MATERIAL FOR THIS TASK Start Marker

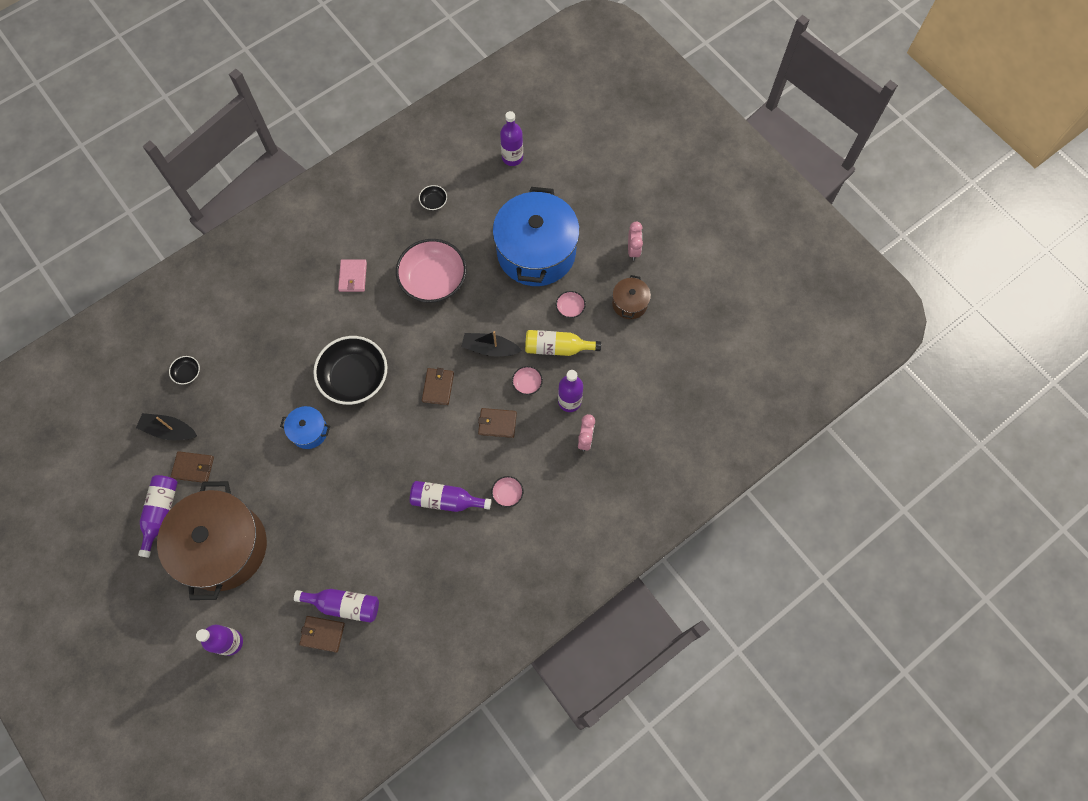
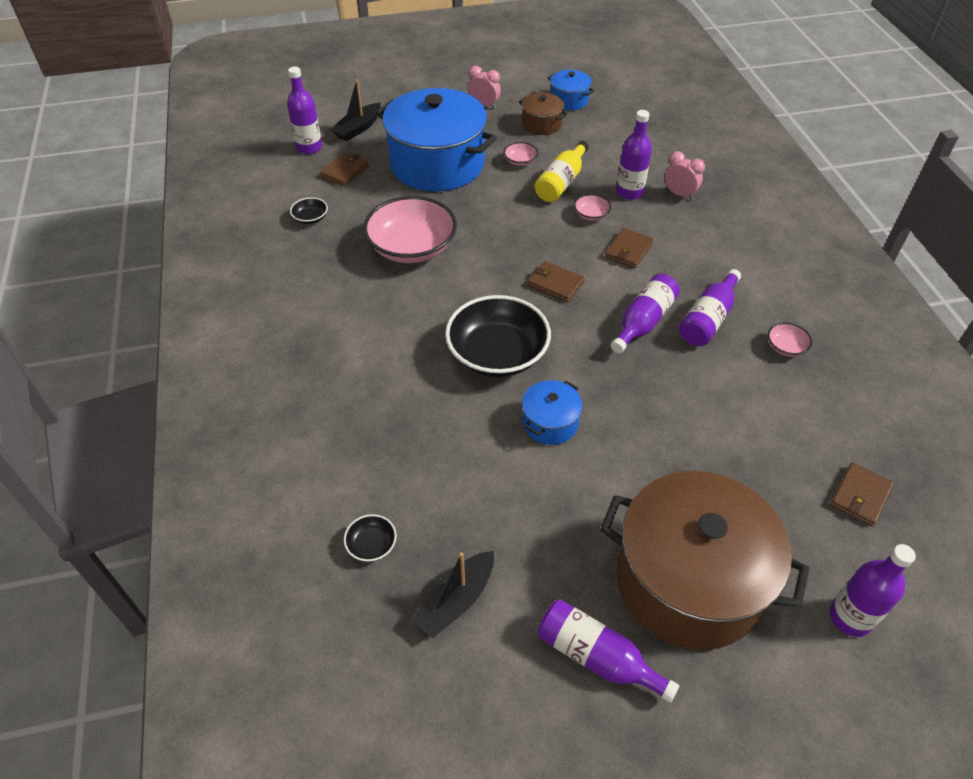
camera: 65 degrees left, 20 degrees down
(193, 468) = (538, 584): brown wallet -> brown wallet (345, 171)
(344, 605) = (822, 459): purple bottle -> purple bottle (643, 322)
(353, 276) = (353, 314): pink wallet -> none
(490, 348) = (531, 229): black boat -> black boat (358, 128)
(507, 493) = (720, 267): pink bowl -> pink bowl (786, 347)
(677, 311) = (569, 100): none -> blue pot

MATERIAL FOR THIS TASK End Marker

→ WORK REQUIRED:
Using the material, show each line where the string "pink" can be found.

→ ANSWER BOX:
(353, 276) = (353, 314): pink wallet -> none
(507, 493) = (720, 267): pink bowl -> pink bowl (786, 347)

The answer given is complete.